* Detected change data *
BEGIN
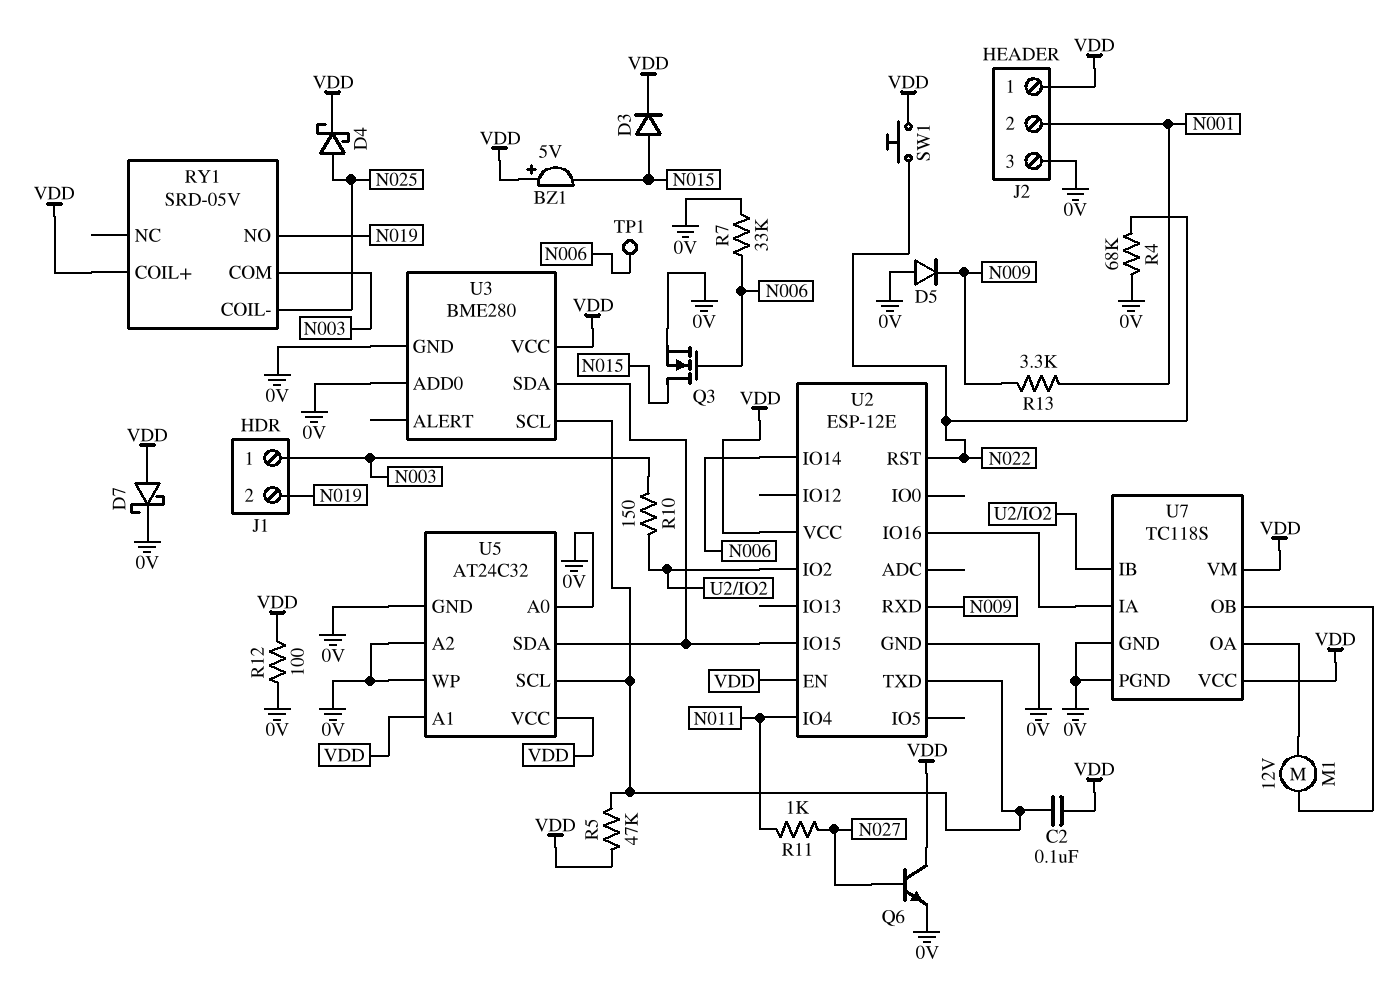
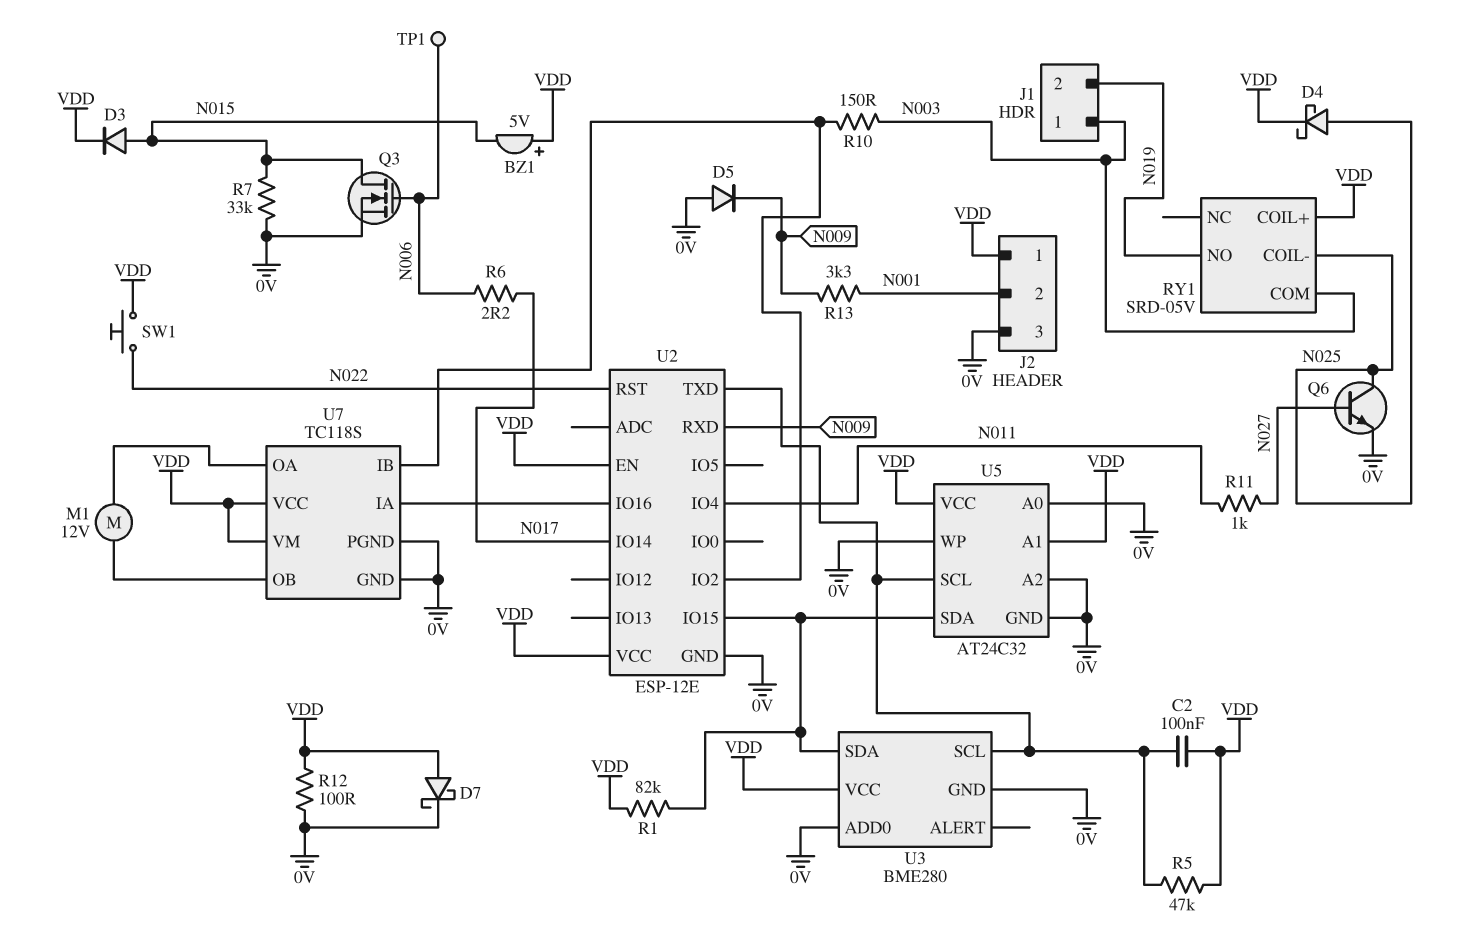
Q6: NPN (B N027, C VDD, E 0V) -> NPN (B N027, C N025, E 0V)
R1: none -> 82k (U2/IO15, VDD)
R4: 68k (0V, N022) -> none
R6: none -> 2.2 (N006, N017)
R7: 33k (0V, N006) -> 33k (0V, N015)
U2 pin IO14: N006 -> N017

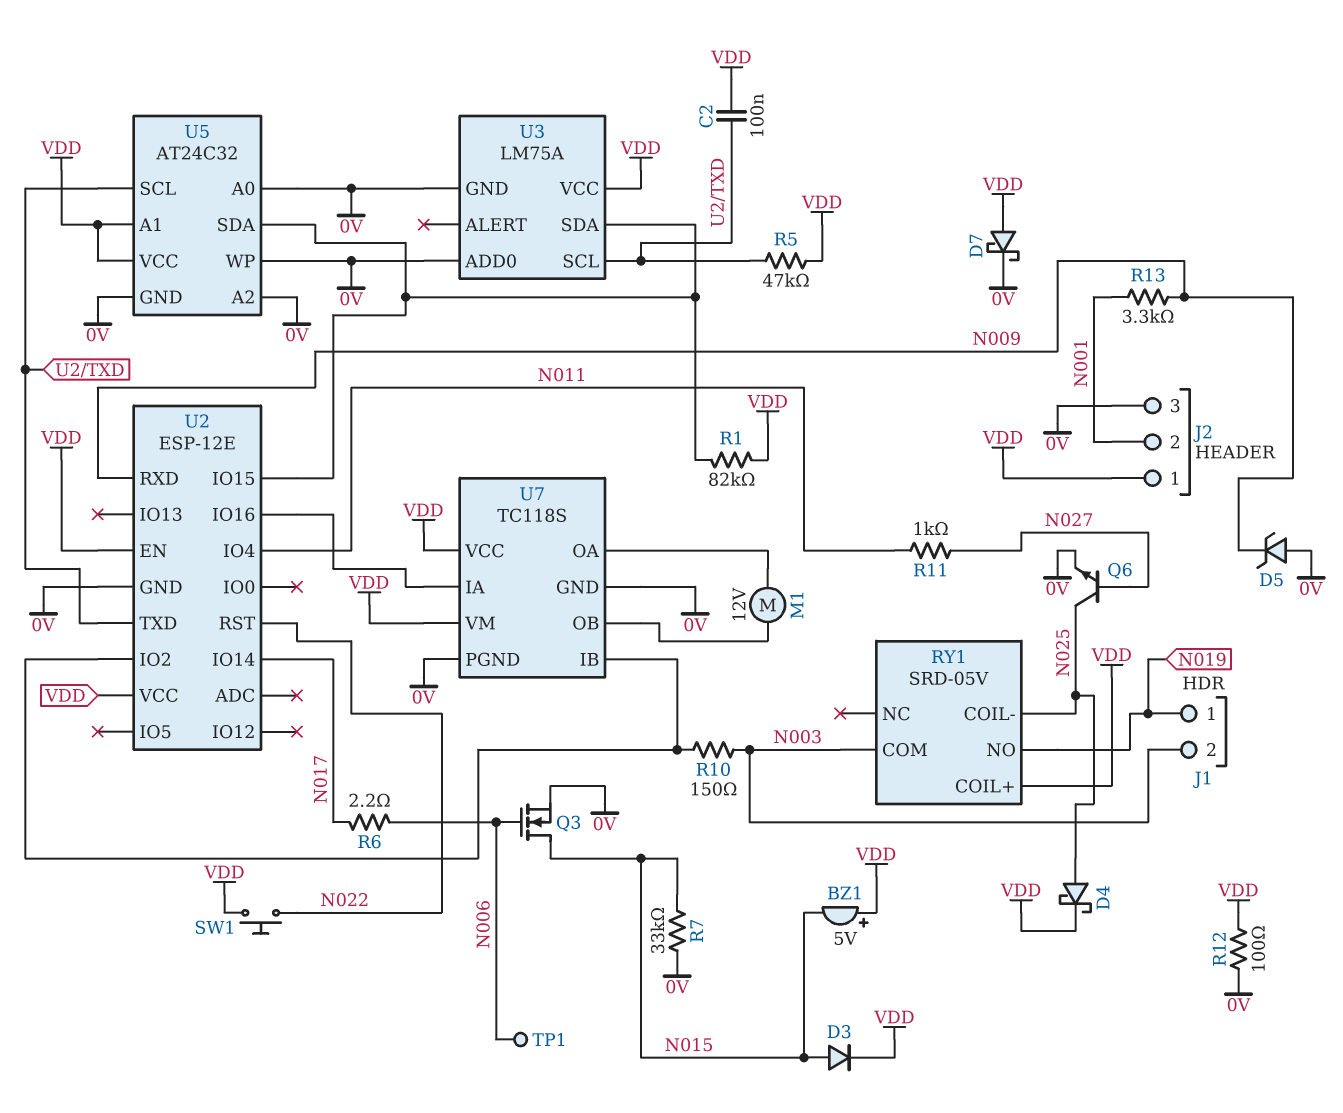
D5: diode (A 0V, K N009) -> zener (A 0V, K N009)
J1 pin 1: N003 -> N019
J1 pin 2: N019 -> N003
U3: BME280 -> LM75A

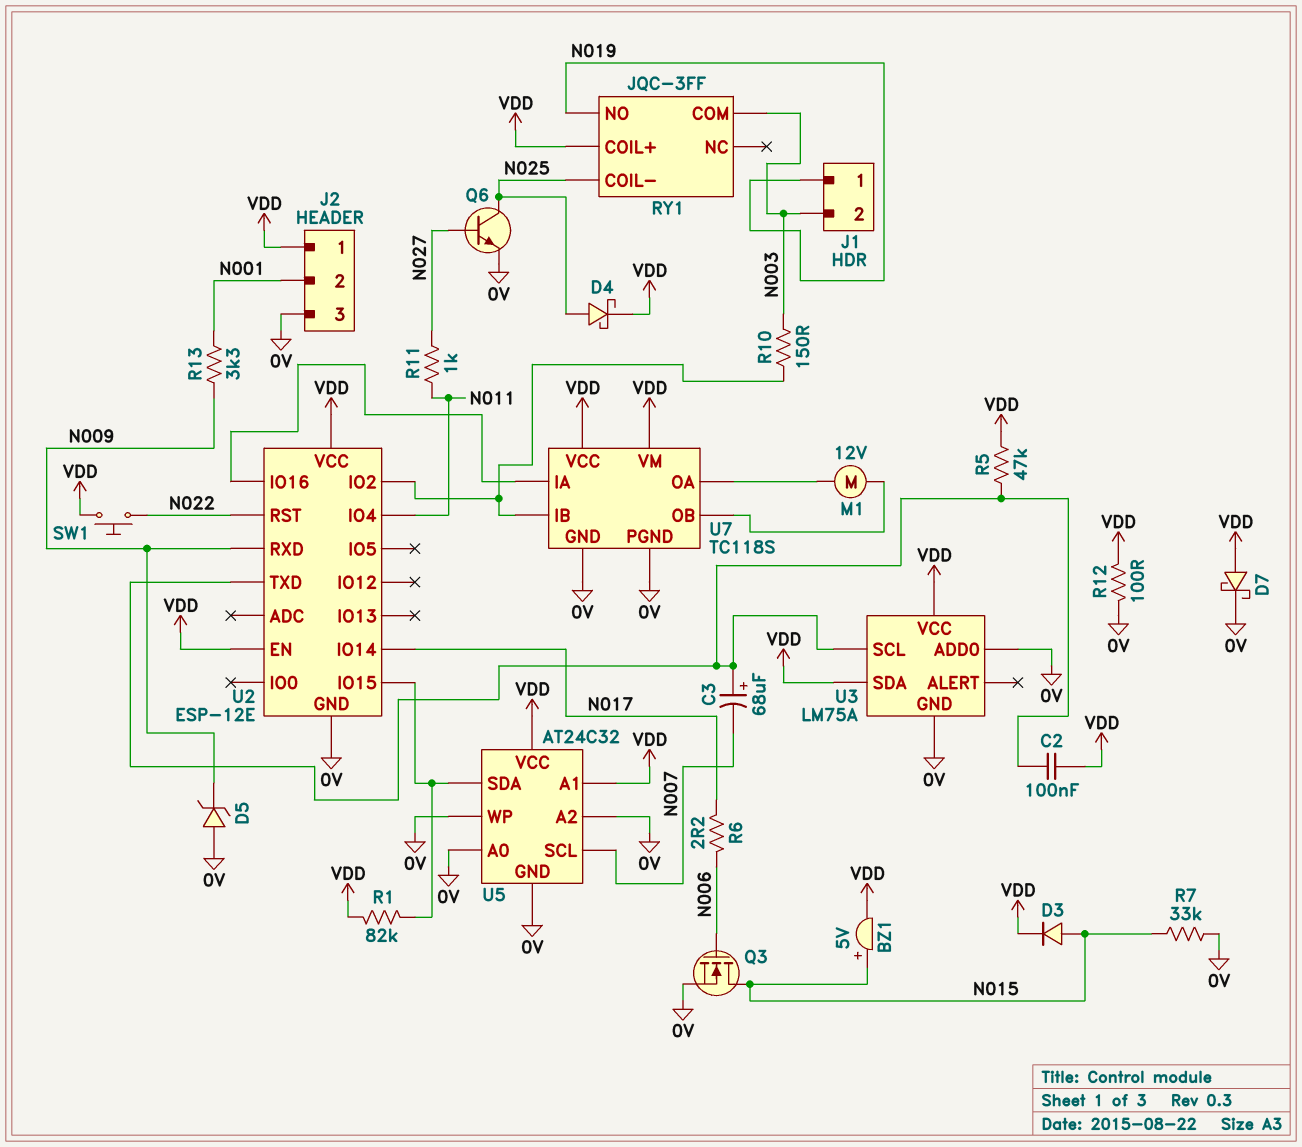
BZ1: buzzer 5V (plus VDD, minus N015) -> buzzer 5V (plus N015, minus VDD)
C3: none -> 68uF (plus U2/TXD, minus N007)
RY1: SRD-05V -> JQC-3FF
TP1: test point (N006) -> none
U3 pin SDA: U2/IO15 -> VDD
U5 pin SCL: U2/TXD -> N007

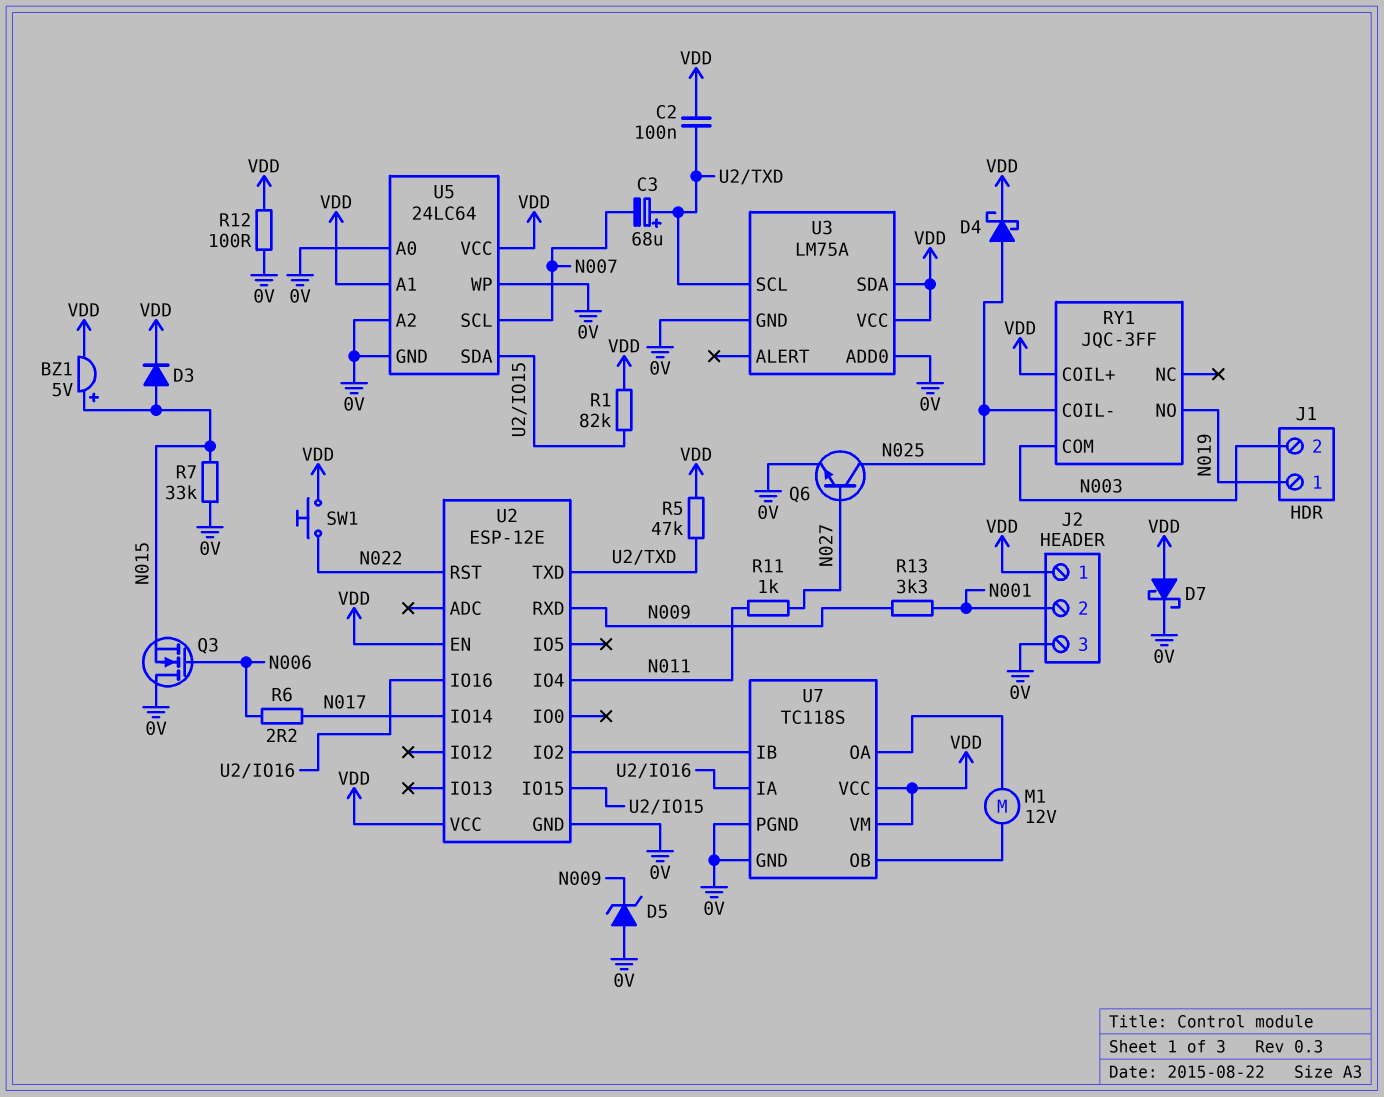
Q3: NMOS (G N006, D N015, S 0V) -> NMOS (G N006, D 0V, S N015)
R10: 150 (N003, U2/IO2) -> none
U5: AT24C32 -> 24LC64

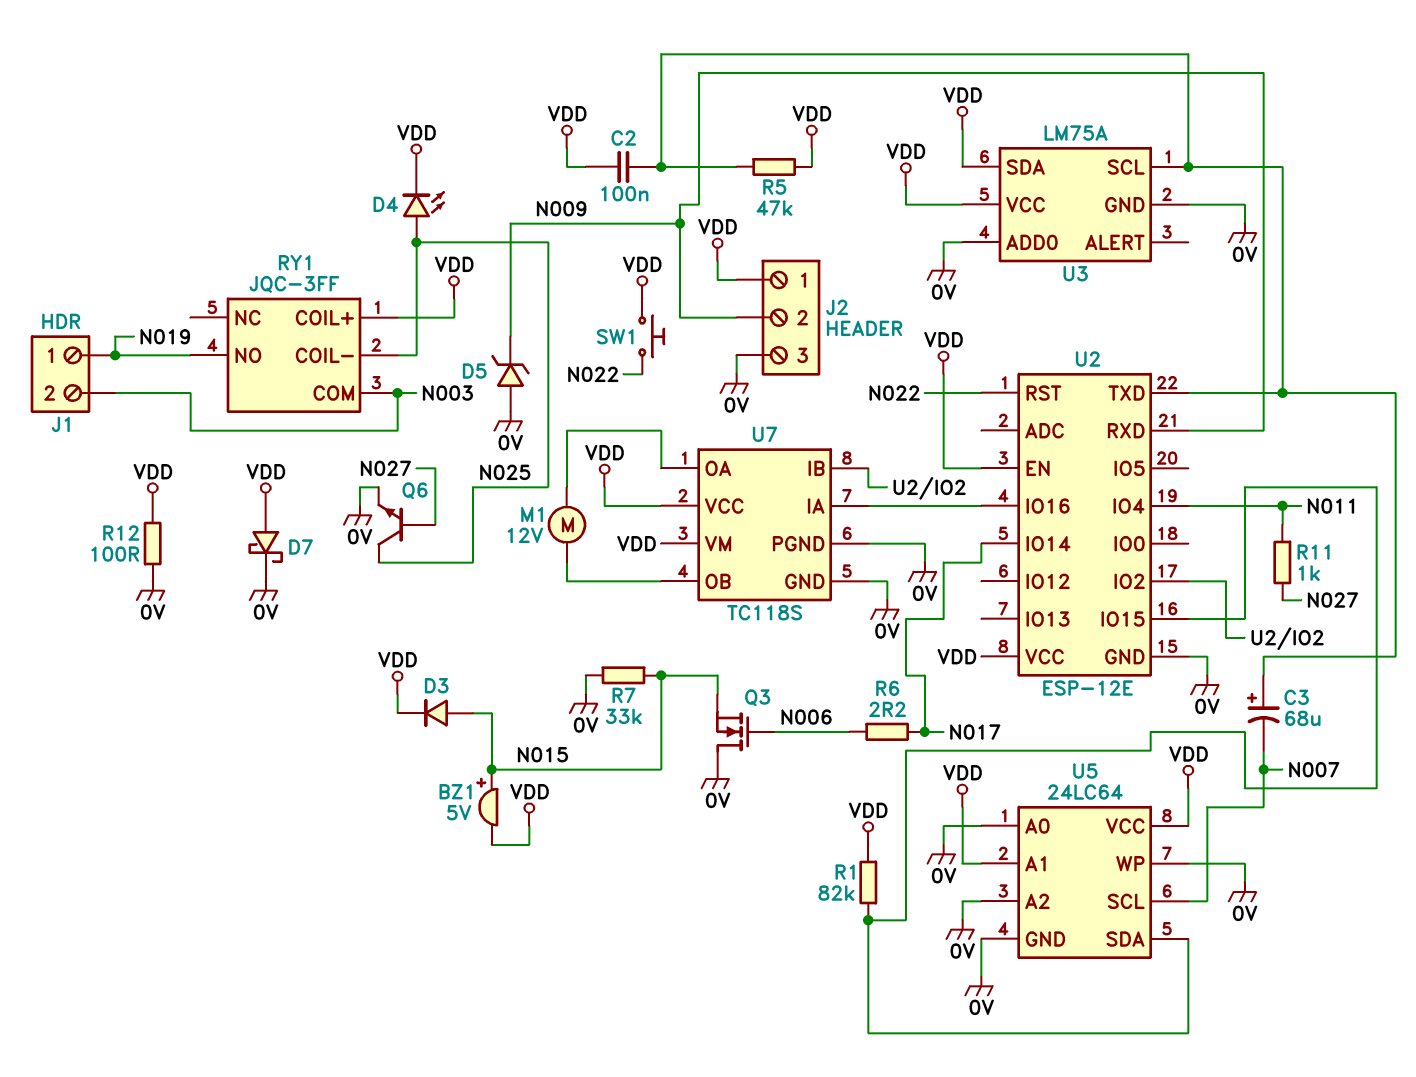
D4: schottky (A N025, K VDD) -> LED (A N025, K VDD)
J2 pin 2: N001 -> N009
R13: 3.3k (N001, N009) -> none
END
* Task instructions *
Show every line from the entries that includes the word "minus".

* Reply to the task *
BZ1: buzzer 5V (plus VDD, minus N015) -> buzzer 5V (plus N015, minus VDD)
C3: none -> 68uF (plus U2/TXD, minus N007)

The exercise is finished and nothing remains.